Two-scene object counts

═══

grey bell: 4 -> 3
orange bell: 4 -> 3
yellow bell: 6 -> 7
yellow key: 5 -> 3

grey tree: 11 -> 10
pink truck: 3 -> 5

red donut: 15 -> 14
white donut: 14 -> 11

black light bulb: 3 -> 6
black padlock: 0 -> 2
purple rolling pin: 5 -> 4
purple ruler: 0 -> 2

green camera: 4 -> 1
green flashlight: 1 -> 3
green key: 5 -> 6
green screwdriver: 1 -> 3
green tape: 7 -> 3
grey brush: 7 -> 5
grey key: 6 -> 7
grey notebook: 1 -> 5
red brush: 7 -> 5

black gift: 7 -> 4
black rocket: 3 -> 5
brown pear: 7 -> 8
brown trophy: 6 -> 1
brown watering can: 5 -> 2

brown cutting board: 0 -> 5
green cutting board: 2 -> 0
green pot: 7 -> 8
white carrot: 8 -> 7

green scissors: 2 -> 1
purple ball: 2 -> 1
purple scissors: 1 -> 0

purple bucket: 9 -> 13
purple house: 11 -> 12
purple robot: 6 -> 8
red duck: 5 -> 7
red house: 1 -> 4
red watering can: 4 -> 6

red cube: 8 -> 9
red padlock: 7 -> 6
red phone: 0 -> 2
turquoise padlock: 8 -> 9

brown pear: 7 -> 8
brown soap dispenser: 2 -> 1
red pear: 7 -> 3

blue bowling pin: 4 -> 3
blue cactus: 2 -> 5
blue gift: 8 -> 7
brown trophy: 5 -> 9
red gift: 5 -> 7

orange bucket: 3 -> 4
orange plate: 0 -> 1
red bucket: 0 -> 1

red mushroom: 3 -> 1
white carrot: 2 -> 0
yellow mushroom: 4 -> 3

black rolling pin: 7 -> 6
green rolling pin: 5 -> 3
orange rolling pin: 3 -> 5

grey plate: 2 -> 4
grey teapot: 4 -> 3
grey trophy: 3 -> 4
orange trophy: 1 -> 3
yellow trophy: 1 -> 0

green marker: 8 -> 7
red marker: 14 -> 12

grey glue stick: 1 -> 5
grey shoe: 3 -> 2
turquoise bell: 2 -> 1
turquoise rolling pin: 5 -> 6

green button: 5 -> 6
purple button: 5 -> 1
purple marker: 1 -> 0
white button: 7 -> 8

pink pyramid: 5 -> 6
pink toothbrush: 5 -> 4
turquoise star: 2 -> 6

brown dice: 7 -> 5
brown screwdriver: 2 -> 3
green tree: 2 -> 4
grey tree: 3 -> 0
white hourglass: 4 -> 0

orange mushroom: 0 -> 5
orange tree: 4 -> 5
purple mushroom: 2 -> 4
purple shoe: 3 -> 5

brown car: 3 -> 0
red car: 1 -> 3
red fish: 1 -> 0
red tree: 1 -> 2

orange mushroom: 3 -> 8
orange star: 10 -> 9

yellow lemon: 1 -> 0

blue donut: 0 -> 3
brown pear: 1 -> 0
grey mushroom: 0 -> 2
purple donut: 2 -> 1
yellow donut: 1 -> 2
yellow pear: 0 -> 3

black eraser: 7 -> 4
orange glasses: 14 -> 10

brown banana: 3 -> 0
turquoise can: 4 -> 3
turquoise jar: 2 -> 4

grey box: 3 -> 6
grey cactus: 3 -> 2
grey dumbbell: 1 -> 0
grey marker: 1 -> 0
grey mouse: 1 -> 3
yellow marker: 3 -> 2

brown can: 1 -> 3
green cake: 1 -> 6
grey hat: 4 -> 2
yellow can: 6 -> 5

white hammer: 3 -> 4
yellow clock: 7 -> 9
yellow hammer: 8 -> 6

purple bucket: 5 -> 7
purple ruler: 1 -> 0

═══

# Exercise aim
Every line of the data above is to be copied out exactly.

# Solution to this task
grey bell: 4 -> 3
orange bell: 4 -> 3
yellow bell: 6 -> 7
yellow key: 5 -> 3

grey tree: 11 -> 10
pink truck: 3 -> 5

red donut: 15 -> 14
white donut: 14 -> 11

black light bulb: 3 -> 6
black padlock: 0 -> 2
purple rolling pin: 5 -> 4
purple ruler: 0 -> 2

green camera: 4 -> 1
green flashlight: 1 -> 3
green key: 5 -> 6
green screwdriver: 1 -> 3
green tape: 7 -> 3
grey brush: 7 -> 5
grey key: 6 -> 7
grey notebook: 1 -> 5
red brush: 7 -> 5

black gift: 7 -> 4
black rocket: 3 -> 5
brown pear: 7 -> 8
brown trophy: 6 -> 1
brown watering can: 5 -> 2

brown cutting board: 0 -> 5
green cutting board: 2 -> 0
green pot: 7 -> 8
white carrot: 8 -> 7

green scissors: 2 -> 1
purple ball: 2 -> 1
purple scissors: 1 -> 0

purple bucket: 9 -> 13
purple house: 11 -> 12
purple robot: 6 -> 8
red duck: 5 -> 7
red house: 1 -> 4
red watering can: 4 -> 6

red cube: 8 -> 9
red padlock: 7 -> 6
red phone: 0 -> 2
turquoise padlock: 8 -> 9

brown pear: 7 -> 8
brown soap dispenser: 2 -> 1
red pear: 7 -> 3

blue bowling pin: 4 -> 3
blue cactus: 2 -> 5
blue gift: 8 -> 7
brown trophy: 5 -> 9
red gift: 5 -> 7

orange bucket: 3 -> 4
orange plate: 0 -> 1
red bucket: 0 -> 1

red mushroom: 3 -> 1
white carrot: 2 -> 0
yellow mushroom: 4 -> 3

black rolling pin: 7 -> 6
green rolling pin: 5 -> 3
orange rolling pin: 3 -> 5

grey plate: 2 -> 4
grey teapot: 4 -> 3
grey trophy: 3 -> 4
orange trophy: 1 -> 3
yellow trophy: 1 -> 0

green marker: 8 -> 7
red marker: 14 -> 12

grey glue stick: 1 -> 5
grey shoe: 3 -> 2
turquoise bell: 2 -> 1
turquoise rolling pin: 5 -> 6

green button: 5 -> 6
purple button: 5 -> 1
purple marker: 1 -> 0
white button: 7 -> 8

pink pyramid: 5 -> 6
pink toothbrush: 5 -> 4
turquoise star: 2 -> 6

brown dice: 7 -> 5
brown screwdriver: 2 -> 3
green tree: 2 -> 4
grey tree: 3 -> 0
white hourglass: 4 -> 0

orange mushroom: 0 -> 5
orange tree: 4 -> 5
purple mushroom: 2 -> 4
purple shoe: 3 -> 5

brown car: 3 -> 0
red car: 1 -> 3
red fish: 1 -> 0
red tree: 1 -> 2

orange mushroom: 3 -> 8
orange star: 10 -> 9

yellow lemon: 1 -> 0

blue donut: 0 -> 3
brown pear: 1 -> 0
grey mushroom: 0 -> 2
purple donut: 2 -> 1
yellow donut: 1 -> 2
yellow pear: 0 -> 3

black eraser: 7 -> 4
orange glasses: 14 -> 10

brown banana: 3 -> 0
turquoise can: 4 -> 3
turquoise jar: 2 -> 4

grey box: 3 -> 6
grey cactus: 3 -> 2
grey dumbbell: 1 -> 0
grey marker: 1 -> 0
grey mouse: 1 -> 3
yellow marker: 3 -> 2

brown can: 1 -> 3
green cake: 1 -> 6
grey hat: 4 -> 2
yellow can: 6 -> 5

white hammer: 3 -> 4
yellow clock: 7 -> 9
yellow hammer: 8 -> 6

purple bucket: 5 -> 7
purple ruler: 1 -> 0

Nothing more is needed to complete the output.